■ **PROBLEM STATEMENT**
Count the lines in the data below that contain the string "kern", and reply with the number alone.

■ **Stored entries**
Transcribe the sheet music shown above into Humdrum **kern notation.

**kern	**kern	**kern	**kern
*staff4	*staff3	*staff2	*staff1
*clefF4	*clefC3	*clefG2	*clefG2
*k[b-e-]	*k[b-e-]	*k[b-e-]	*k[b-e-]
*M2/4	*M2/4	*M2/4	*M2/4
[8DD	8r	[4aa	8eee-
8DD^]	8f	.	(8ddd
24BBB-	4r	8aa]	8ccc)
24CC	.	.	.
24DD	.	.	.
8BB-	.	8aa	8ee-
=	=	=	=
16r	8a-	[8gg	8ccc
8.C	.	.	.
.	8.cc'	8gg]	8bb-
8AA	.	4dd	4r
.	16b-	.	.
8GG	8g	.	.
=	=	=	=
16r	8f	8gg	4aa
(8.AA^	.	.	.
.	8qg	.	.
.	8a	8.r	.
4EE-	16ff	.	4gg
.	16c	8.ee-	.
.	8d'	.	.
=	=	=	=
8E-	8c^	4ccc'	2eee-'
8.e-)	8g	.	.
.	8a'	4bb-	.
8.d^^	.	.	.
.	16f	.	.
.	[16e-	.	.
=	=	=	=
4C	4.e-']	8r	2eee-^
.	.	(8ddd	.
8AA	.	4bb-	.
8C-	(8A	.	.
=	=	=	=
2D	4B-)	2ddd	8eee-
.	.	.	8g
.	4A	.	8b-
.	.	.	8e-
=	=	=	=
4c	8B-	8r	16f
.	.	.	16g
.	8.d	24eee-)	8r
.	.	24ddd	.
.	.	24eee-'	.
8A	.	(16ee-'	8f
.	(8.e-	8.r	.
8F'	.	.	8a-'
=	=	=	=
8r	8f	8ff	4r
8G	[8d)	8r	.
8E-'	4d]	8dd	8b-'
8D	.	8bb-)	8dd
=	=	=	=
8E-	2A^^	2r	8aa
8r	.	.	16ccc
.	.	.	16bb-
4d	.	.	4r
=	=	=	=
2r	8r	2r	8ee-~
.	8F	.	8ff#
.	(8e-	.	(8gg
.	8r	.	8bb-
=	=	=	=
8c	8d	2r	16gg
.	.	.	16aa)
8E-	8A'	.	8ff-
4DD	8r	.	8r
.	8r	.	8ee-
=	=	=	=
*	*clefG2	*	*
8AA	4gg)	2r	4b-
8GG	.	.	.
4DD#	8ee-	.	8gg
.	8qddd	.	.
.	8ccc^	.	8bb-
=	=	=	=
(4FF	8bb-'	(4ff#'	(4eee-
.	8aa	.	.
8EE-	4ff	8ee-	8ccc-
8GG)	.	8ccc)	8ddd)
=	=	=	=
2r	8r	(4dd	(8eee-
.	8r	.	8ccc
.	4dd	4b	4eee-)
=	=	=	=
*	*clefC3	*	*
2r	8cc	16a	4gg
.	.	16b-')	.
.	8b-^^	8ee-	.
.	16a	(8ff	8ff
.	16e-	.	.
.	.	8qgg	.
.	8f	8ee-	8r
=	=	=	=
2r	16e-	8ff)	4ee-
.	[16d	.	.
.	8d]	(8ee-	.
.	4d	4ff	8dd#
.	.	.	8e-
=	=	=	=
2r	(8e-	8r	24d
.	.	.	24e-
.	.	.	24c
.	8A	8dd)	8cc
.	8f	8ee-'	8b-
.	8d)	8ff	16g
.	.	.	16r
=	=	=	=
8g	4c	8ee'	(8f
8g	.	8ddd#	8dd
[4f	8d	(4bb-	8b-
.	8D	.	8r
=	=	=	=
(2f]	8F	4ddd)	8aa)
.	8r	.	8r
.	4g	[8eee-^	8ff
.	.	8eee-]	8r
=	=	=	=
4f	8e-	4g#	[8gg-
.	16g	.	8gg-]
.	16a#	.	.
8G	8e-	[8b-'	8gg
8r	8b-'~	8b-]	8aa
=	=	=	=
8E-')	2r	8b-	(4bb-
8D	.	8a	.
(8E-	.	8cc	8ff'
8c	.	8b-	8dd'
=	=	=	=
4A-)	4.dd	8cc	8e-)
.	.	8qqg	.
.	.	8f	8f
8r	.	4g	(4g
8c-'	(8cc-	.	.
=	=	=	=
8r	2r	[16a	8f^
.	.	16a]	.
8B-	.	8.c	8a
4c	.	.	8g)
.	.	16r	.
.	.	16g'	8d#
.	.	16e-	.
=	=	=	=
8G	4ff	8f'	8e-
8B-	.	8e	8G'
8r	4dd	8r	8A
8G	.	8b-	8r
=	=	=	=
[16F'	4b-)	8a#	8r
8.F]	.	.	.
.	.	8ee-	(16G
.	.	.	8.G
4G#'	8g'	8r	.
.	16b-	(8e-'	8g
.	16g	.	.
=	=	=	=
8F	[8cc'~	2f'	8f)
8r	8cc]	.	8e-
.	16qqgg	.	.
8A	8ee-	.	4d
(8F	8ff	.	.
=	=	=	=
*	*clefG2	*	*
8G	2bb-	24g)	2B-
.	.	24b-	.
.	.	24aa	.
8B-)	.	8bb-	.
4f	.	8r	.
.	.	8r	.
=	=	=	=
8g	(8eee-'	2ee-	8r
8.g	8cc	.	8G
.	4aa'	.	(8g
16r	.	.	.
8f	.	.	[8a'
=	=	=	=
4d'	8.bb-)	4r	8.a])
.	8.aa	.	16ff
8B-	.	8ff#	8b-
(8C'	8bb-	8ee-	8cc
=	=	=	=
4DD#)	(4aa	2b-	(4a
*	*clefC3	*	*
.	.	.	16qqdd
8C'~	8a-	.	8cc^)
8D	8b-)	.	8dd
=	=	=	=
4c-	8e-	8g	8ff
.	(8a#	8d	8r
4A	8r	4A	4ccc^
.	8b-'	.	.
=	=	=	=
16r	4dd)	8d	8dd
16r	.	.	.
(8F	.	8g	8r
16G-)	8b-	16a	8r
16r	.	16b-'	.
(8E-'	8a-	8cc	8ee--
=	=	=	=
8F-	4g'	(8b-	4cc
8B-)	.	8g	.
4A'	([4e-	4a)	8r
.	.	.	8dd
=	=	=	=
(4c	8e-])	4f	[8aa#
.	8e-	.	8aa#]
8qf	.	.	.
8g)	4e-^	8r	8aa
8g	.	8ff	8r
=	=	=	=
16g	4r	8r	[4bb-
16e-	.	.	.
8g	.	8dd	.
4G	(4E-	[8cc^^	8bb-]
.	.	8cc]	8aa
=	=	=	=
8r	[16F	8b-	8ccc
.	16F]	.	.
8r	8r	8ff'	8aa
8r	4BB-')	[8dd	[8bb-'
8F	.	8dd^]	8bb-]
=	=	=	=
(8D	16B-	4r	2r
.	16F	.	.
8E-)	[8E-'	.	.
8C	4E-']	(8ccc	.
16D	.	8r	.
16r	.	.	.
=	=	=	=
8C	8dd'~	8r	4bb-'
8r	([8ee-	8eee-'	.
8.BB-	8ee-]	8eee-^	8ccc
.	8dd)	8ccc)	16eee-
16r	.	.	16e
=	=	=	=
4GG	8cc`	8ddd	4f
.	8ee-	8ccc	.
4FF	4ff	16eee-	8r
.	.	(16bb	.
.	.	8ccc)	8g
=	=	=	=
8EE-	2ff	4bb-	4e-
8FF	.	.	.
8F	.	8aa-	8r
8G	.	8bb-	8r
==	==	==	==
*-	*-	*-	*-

■ **SOLUTION FOR THIS TASK**
2